▶ _What is being asked_
The full listing, word for word and free of images, is the expected result.

Segment Open

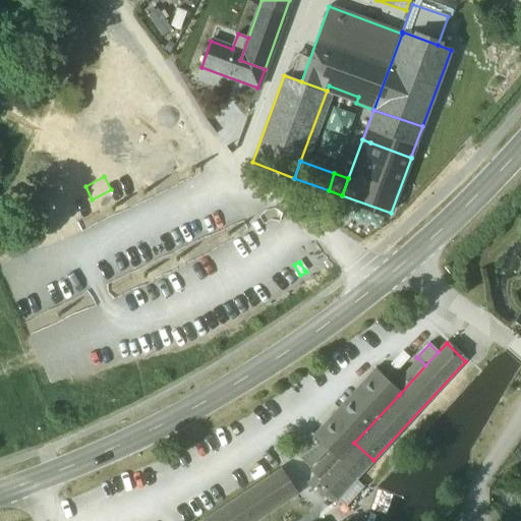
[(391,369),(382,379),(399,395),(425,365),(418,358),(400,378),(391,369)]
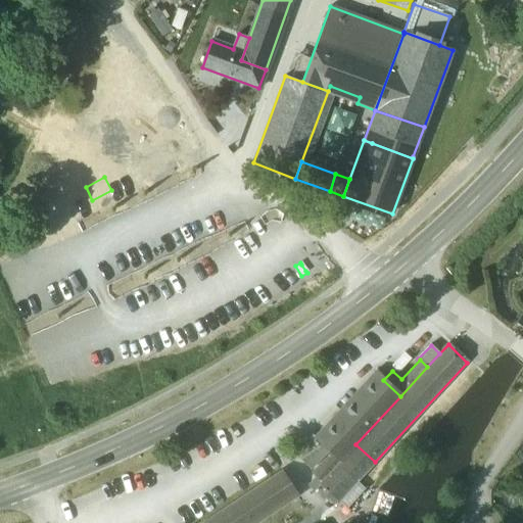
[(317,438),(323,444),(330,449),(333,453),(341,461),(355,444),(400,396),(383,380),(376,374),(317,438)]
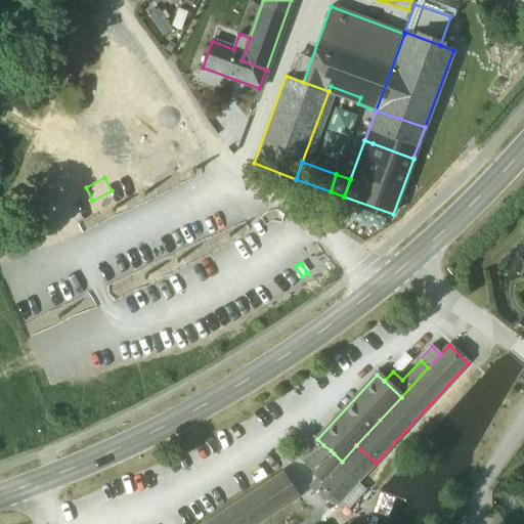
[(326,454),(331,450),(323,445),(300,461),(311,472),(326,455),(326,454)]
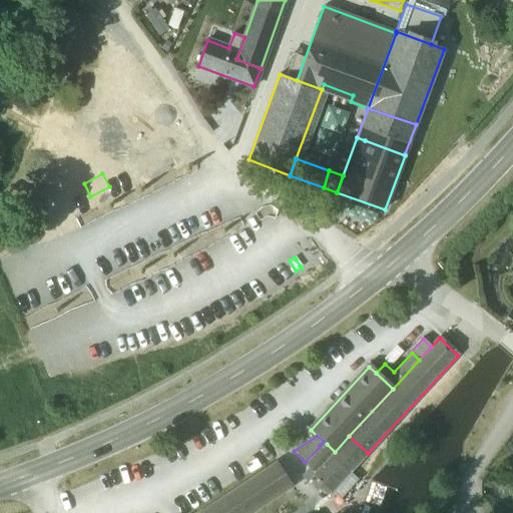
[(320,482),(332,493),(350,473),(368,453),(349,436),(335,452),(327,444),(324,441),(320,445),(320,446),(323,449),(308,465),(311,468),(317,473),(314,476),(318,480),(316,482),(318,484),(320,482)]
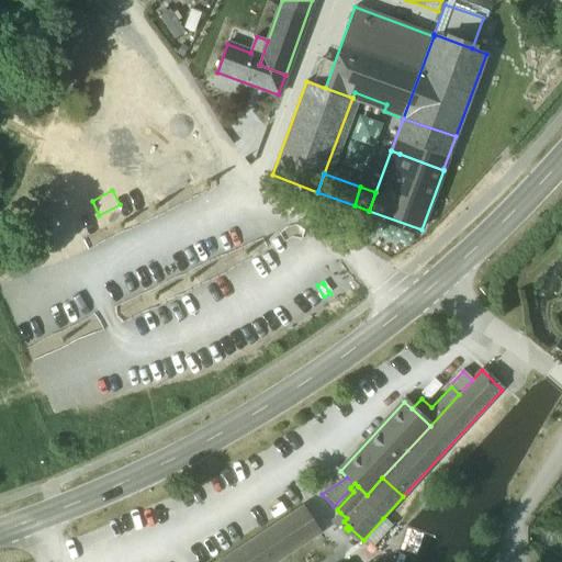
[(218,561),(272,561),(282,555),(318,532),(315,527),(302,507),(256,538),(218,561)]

Segment Closed

▶ _Answer_
[(391,369),(382,379),(399,395),(425,365),(418,358),(400,378),(391,369)]
[(317,438),(323,444),(330,449),(333,453),(341,461),(355,444),(400,396),(383,380),(376,374),(317,438)]
[(326,454),(331,450),(323,445),(300,461),(311,472),(326,455),(326,454)]
[(320,482),(332,493),(350,473),(368,453),(349,436),(335,452),(327,444),(324,441),(320,445),(320,446),(323,449),(308,465),(311,468),(317,473),(314,476),(318,480),(316,482),(318,484),(320,482)]
[(218,561),(272,561),(282,555),(318,532),(315,527),(302,507),(256,538),(218,561)]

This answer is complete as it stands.